▶ [TASK TO COMPLETE]:
Output the records exactly, and drop each picture.

------ INPUT ------

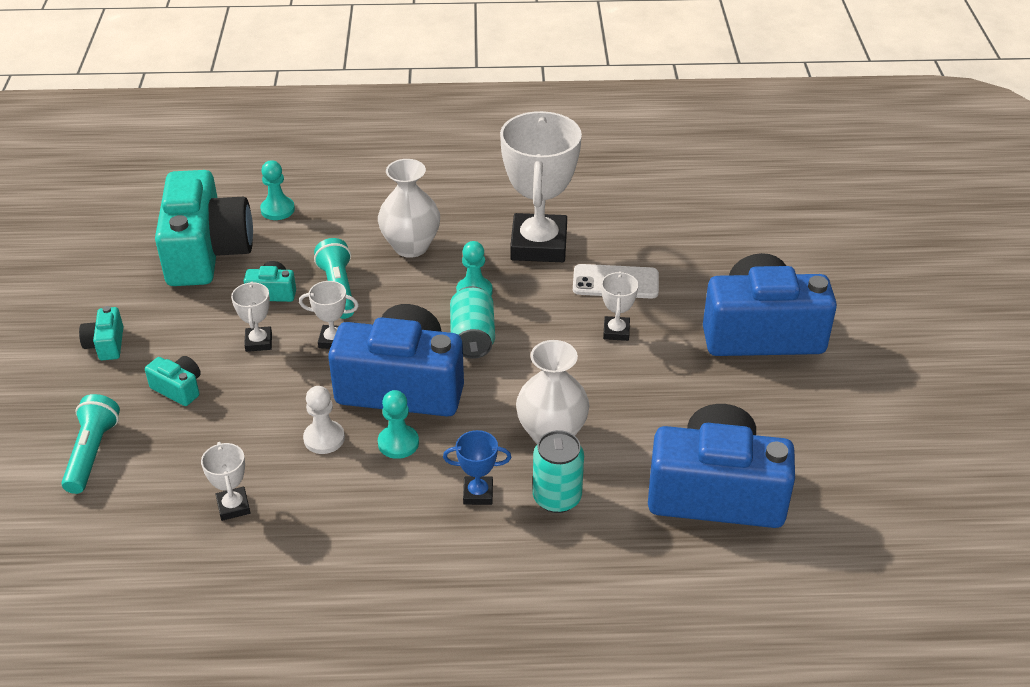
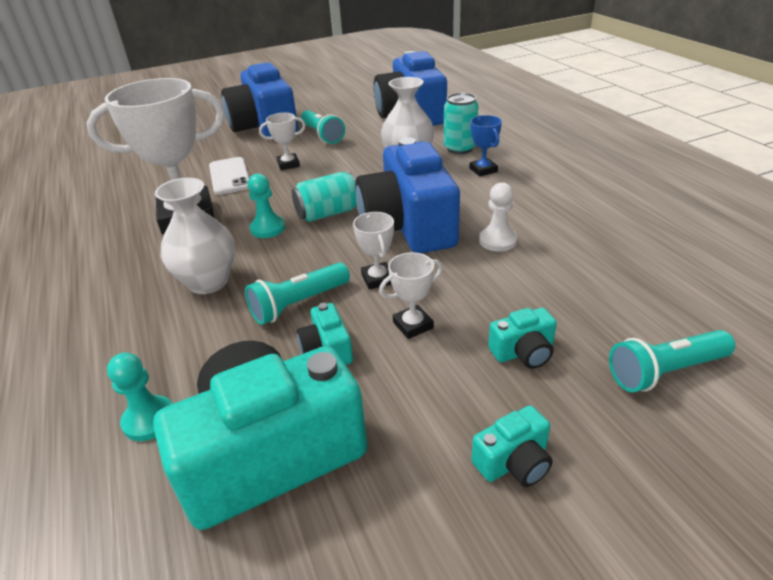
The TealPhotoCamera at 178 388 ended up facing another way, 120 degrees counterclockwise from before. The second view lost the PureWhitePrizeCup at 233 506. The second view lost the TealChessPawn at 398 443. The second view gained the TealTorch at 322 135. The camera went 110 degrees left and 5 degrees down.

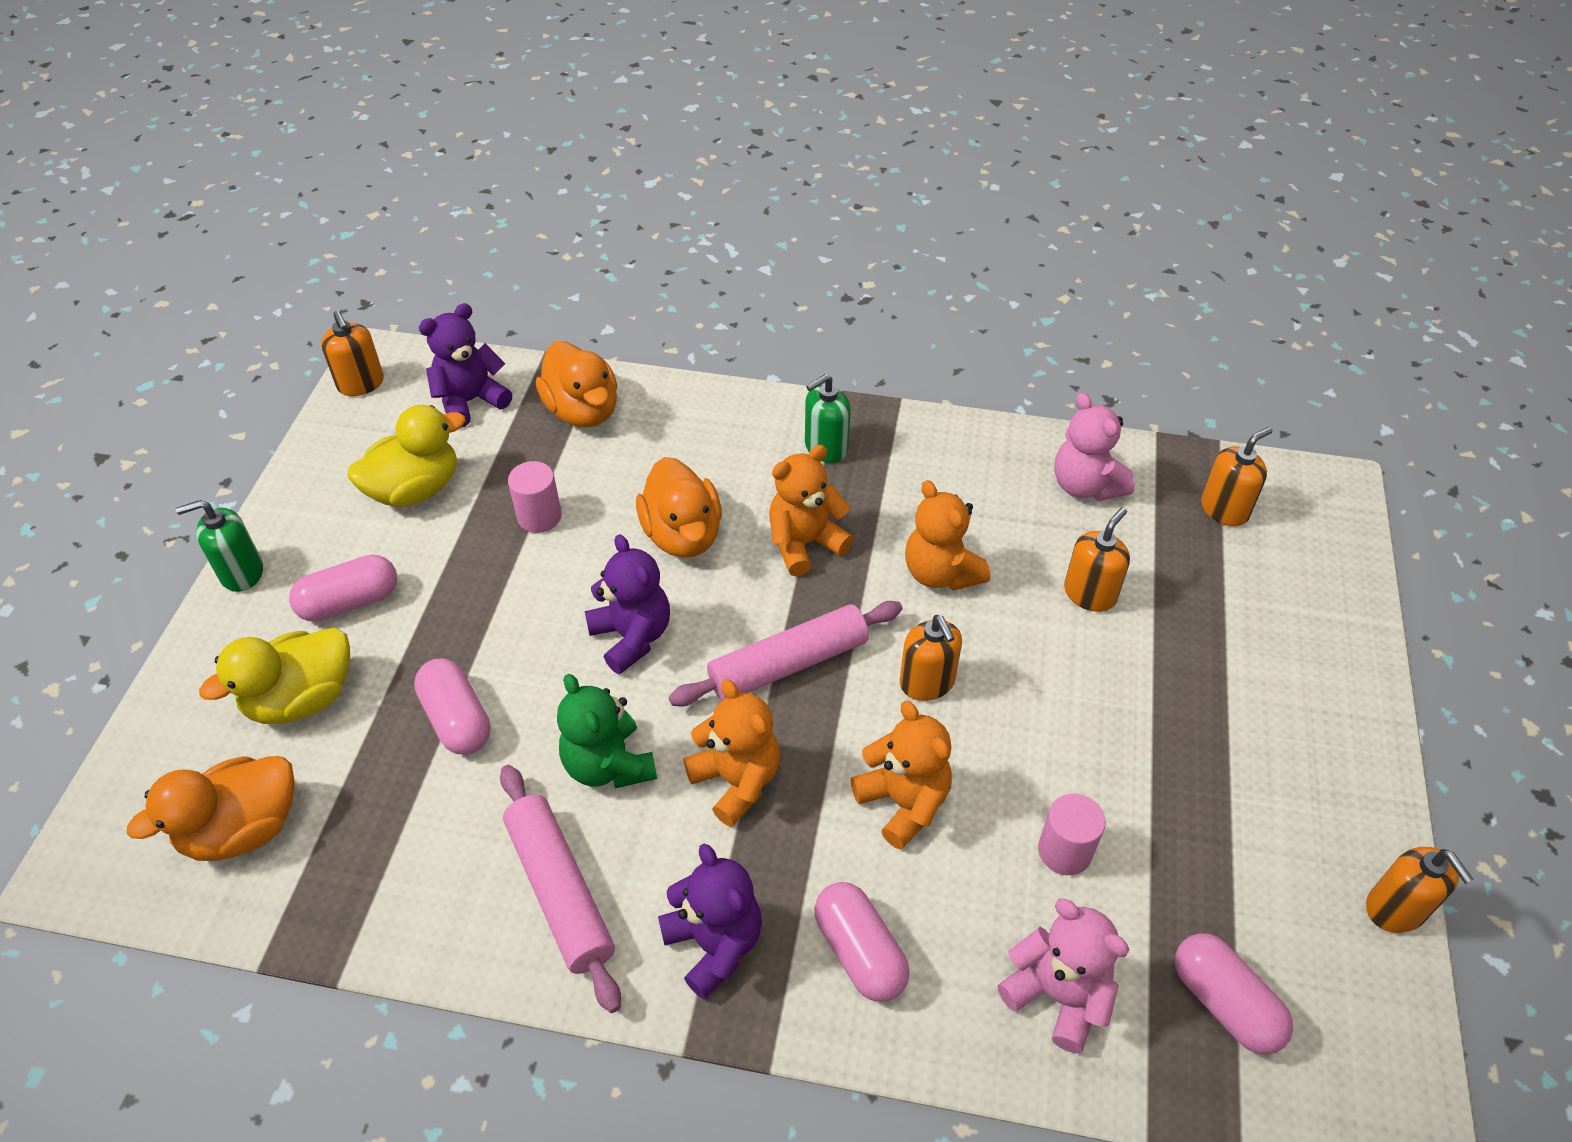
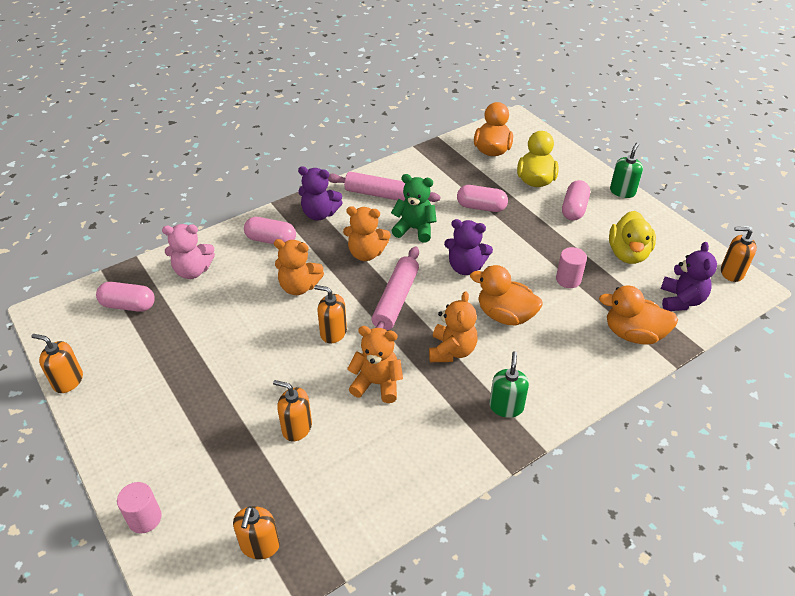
The RosePinkCylinder ended up elsewhere, having gone from 1064 851 to 145 518. The second view lost the RosePinkTeddy at 1085 486. The OrangeColouredSoapDispenser at 1090 594 ended up facing another way, 120 degrees clockwise from before. The camera went 135 degrees right and 5 degrees down.

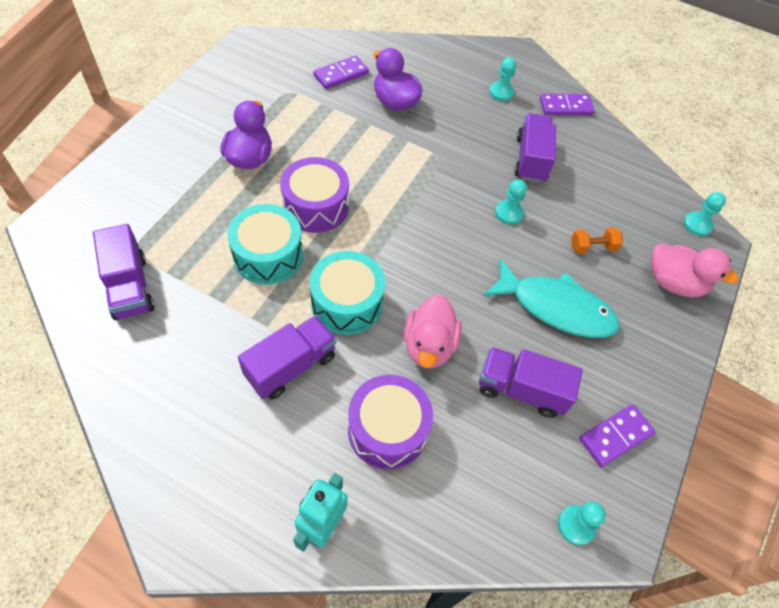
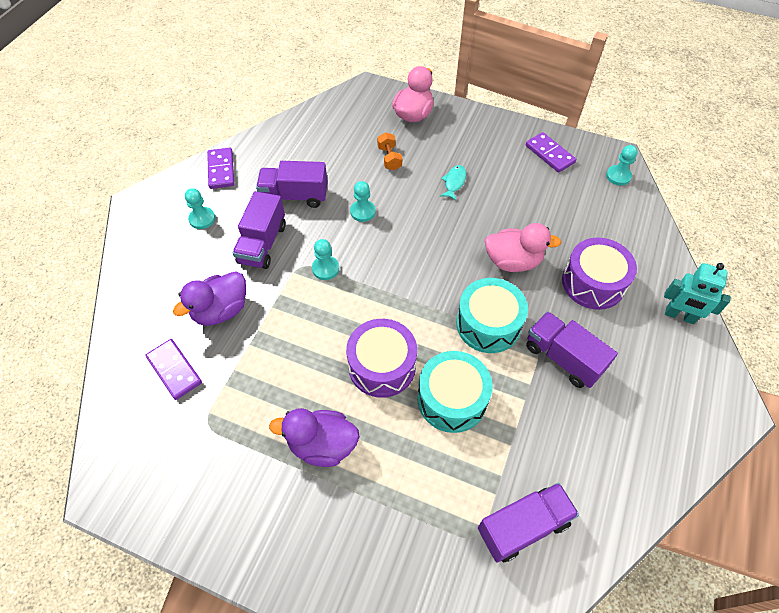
The RoyalPurpleToyTruck ended up elsewhere, having gone from 521 390 to 262 244. The size of the TealFishFigure at 555 307 changed by a factor of 0.44. The TealChessPawn ended up elsewhere, having gone from 697 225 to 325 268. The camera went 90 degrees left and 0 degrees up.

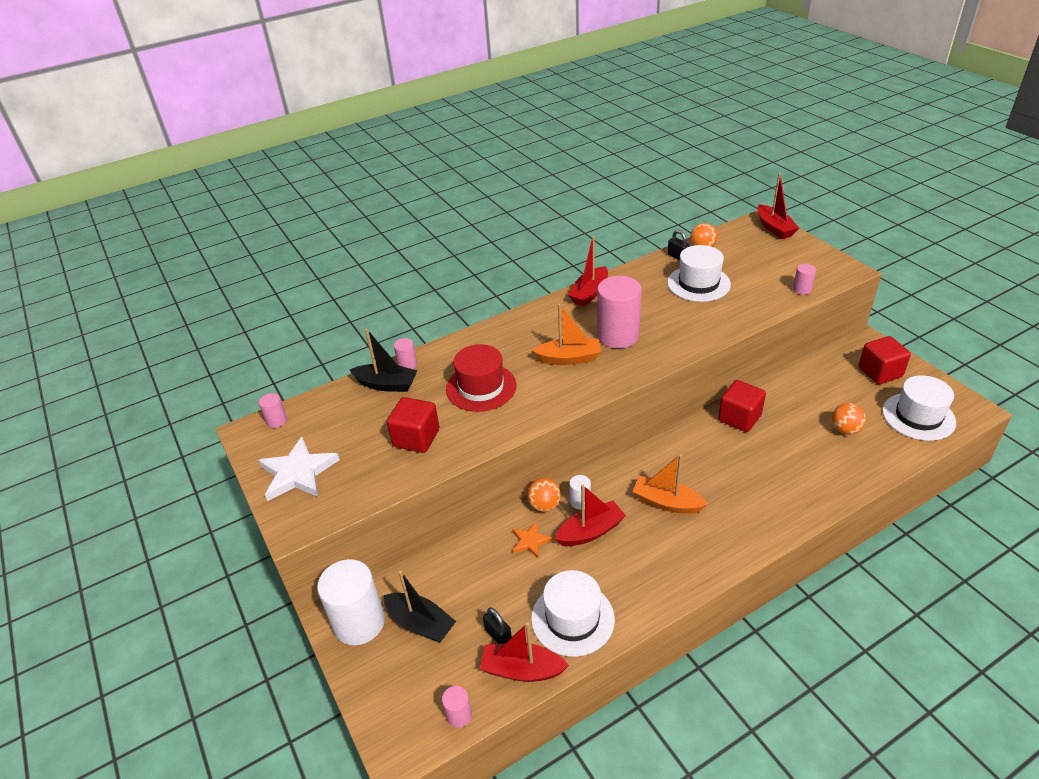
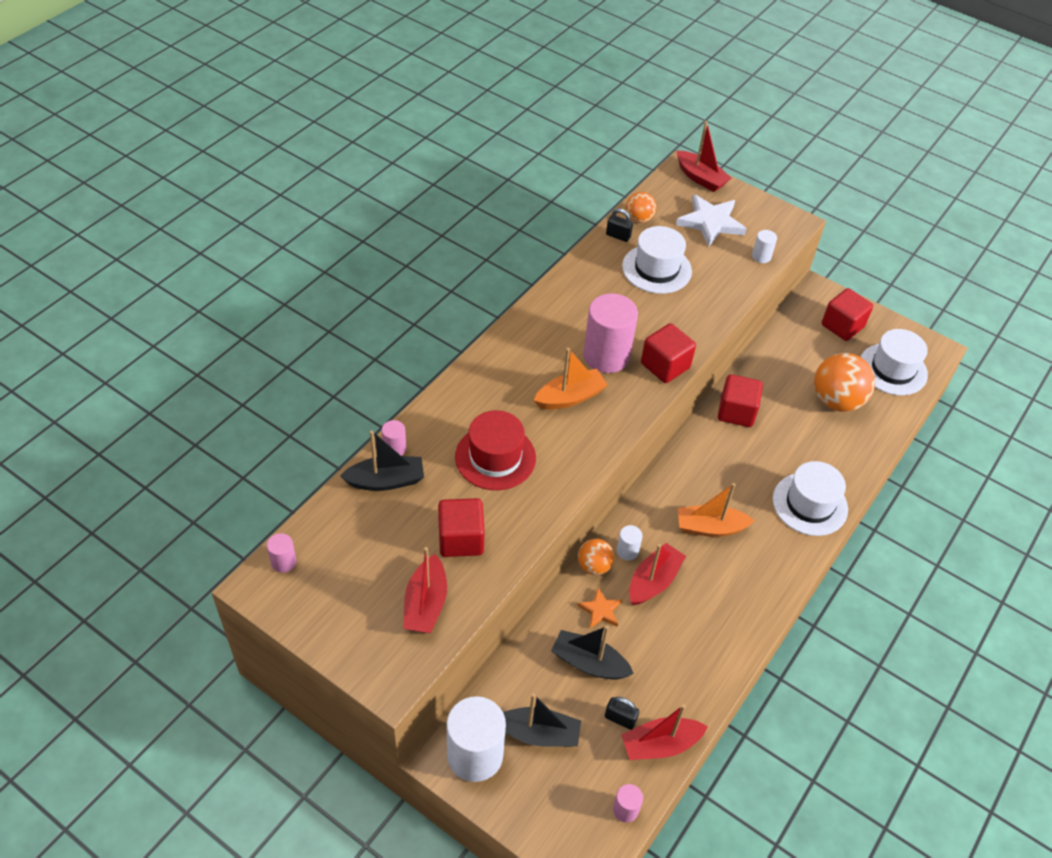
The PureWhiteFivePointedStar ended up elsewhere, having gone from 298 473 to 711 222. The PureWhiteTopHat ended up elsewhere, having gone from 572 618 to 810 504. The RedSailboat ended up elsewhere, having gone from 589 293 to 425 604. What was the RosePinkCylinder at 802 289 turned into the PureWhiteCylinder at 761 256. The size of the OrangeColouredBall at 845 430 changed by a factor of 1.82. The second view gained the EbonySailboat at 589 663. The second view gained the RedCube at 665 366. The camera went 30 degrees left and 10 degrees up.

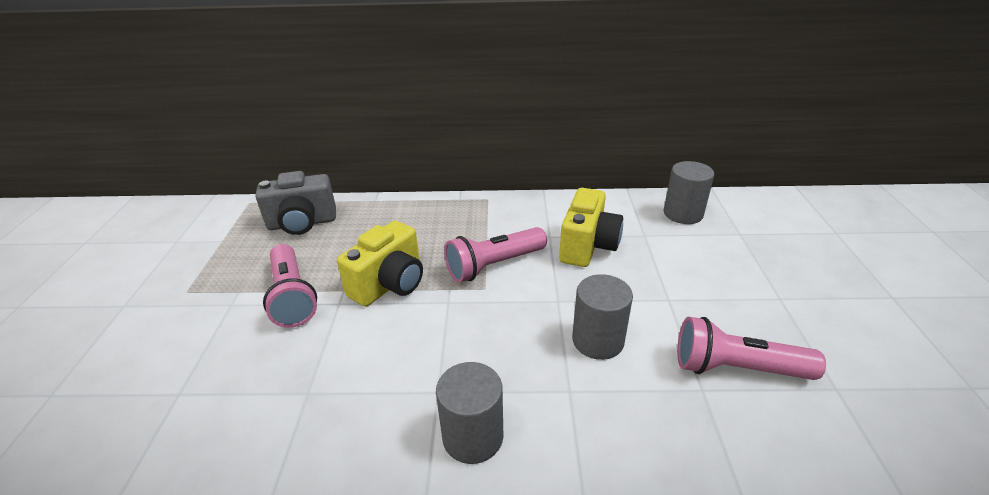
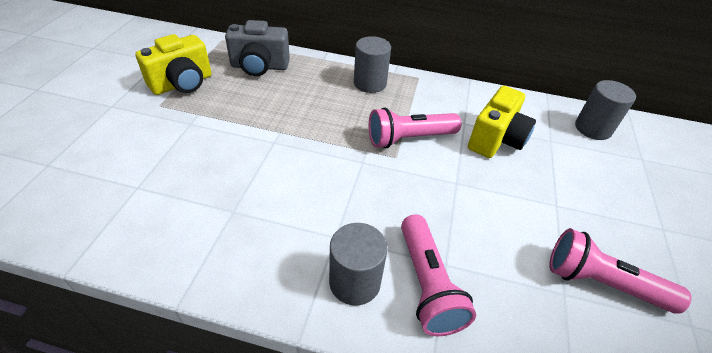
The RosePinkTorch ended up elsewhere, having gone from 292 297 to 427 284. The YellowPhotoCamera ended up elsewhere, having gone from 390 284 to 182 84. The AshGreyCylinder ended up elsewhere, having gone from 598 340 to 370 83. The camera went 10 degrees right and 10 degrees up.

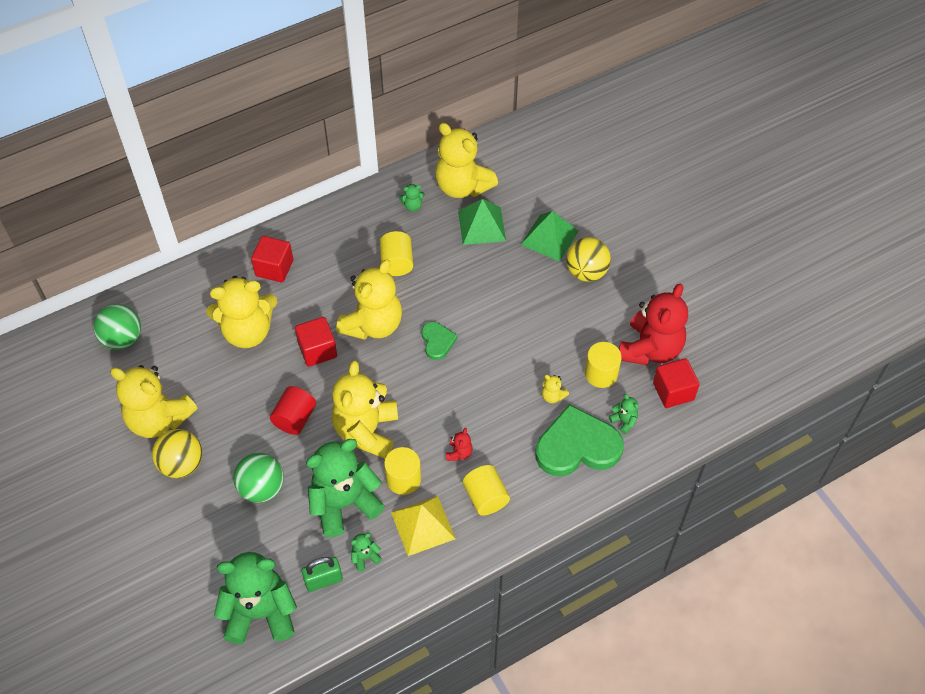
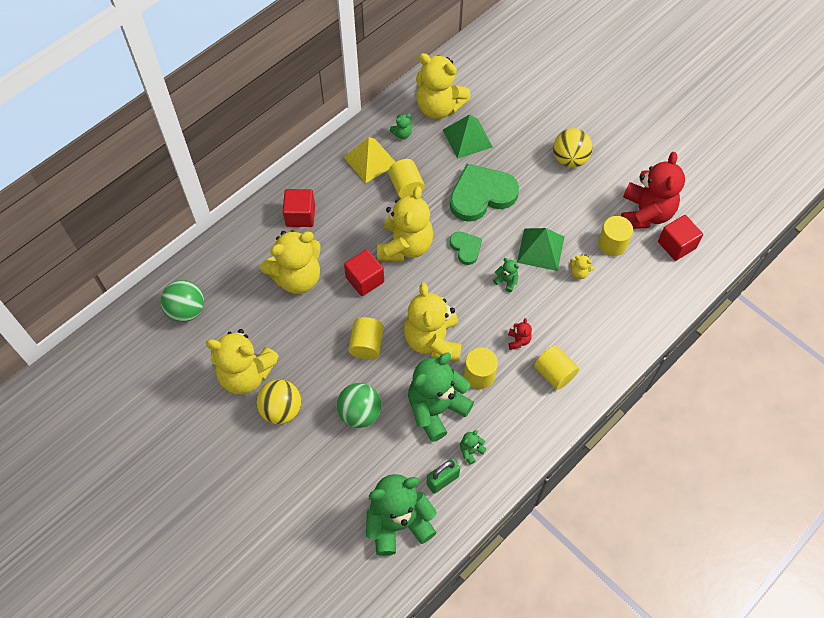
What was the RedCylinder at 295 418 turned into the YellowCylinder at 366 345. The YellowPyramidShape ended up elsewhere, having gone from 422 525 to 370 160. The EmeraldPyramidShape ended up elsewhere, having gone from 549 237 to 540 249. The EmeraldHeartShape ended up elsewhere, having gone from 577 446 to 481 195. The EmeraldTeddy ended up elsewhere, having gone from 624 421 to 506 281. The camera went 15 degrees left and 5 degrees up.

------

▶ [RESULT OF THE TASK]:
The TealPhotoCamera at 178 388 ended up facing another way, 120 degrees counterclockwise from before. The second view lost the PureWhitePrizeCup at 233 506. The second view lost the TealChessPawn at 398 443. The second view gained the TealTorch at 322 135. The camera went 110 degrees left and 5 degrees down.

The RosePinkCylinder ended up elsewhere, having gone from 1064 851 to 145 518. The second view lost the RosePinkTeddy at 1085 486. The OrangeColouredSoapDispenser at 1090 594 ended up facing another way, 120 degrees clockwise from before. The camera went 135 degrees right and 5 degrees down.

The RoyalPurpleToyTruck ended up elsewhere, having gone from 521 390 to 262 244. The size of the TealFishFigure at 555 307 changed by a factor of 0.44. The TealChessPawn ended up elsewhere, having gone from 697 225 to 325 268. The camera went 90 degrees left and 0 degrees up.

The PureWhiteFivePointedStar ended up elsewhere, having gone from 298 473 to 711 222. The PureWhiteTopHat ended up elsewhere, having gone from 572 618 to 810 504. The RedSailboat ended up elsewhere, having gone from 589 293 to 425 604. What was the RosePinkCylinder at 802 289 turned into the PureWhiteCylinder at 761 256. The size of the OrangeColouredBall at 845 430 changed by a factor of 1.82. The second view gained the EbonySailboat at 589 663. The second view gained the RedCube at 665 366. The camera went 30 degrees left and 10 degrees up.

The RosePinkTorch ended up elsewhere, having gone from 292 297 to 427 284. The YellowPhotoCamera ended up elsewhere, having gone from 390 284 to 182 84. The AshGreyCylinder ended up elsewhere, having gone from 598 340 to 370 83. The camera went 10 degrees right and 10 degrees up.

What was the RedCylinder at 295 418 turned into the YellowCylinder at 366 345. The YellowPyramidShape ended up elsewhere, having gone from 422 525 to 370 160. The EmeraldPyramidShape ended up elsewhere, having gone from 549 237 to 540 249. The EmeraldHeartShape ended up elsewhere, having gone from 577 446 to 481 195. The EmeraldTeddy ended up elsewhere, having gone from 624 421 to 506 281. The camera went 15 degrees left and 5 degrees up.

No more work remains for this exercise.